## WORK INSTRUCTION
The line that contains "yellow star: (460, 284)" and all lines following it to the end of the data below: set these down exactly, and nothing besides.

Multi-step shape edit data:
+ + + + +
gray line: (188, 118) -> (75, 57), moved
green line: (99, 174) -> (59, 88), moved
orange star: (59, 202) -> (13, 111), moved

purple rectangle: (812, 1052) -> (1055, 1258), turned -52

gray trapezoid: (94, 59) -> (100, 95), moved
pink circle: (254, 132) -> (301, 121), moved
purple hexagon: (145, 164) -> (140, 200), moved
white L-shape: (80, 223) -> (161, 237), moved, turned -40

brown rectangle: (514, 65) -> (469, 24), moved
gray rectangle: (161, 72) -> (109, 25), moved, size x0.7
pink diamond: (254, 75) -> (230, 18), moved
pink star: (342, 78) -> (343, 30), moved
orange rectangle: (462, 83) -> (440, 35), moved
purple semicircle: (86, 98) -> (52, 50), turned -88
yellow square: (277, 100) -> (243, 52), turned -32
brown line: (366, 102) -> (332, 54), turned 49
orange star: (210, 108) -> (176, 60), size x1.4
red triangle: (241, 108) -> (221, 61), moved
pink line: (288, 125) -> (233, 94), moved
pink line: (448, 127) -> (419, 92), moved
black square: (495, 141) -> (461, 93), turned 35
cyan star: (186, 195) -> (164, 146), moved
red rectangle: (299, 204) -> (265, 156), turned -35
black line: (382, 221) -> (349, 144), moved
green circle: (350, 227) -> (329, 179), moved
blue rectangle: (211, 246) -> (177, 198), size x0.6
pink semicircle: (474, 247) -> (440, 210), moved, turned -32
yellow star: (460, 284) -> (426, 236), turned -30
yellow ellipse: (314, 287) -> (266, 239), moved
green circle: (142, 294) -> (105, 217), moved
+ + + + +
## REPLY TO THE EXERCISE
yellow star: (460, 284) -> (426, 236), turned -30
yellow ellipse: (314, 287) -> (266, 239), moved
green circle: (142, 294) -> (105, 217), moved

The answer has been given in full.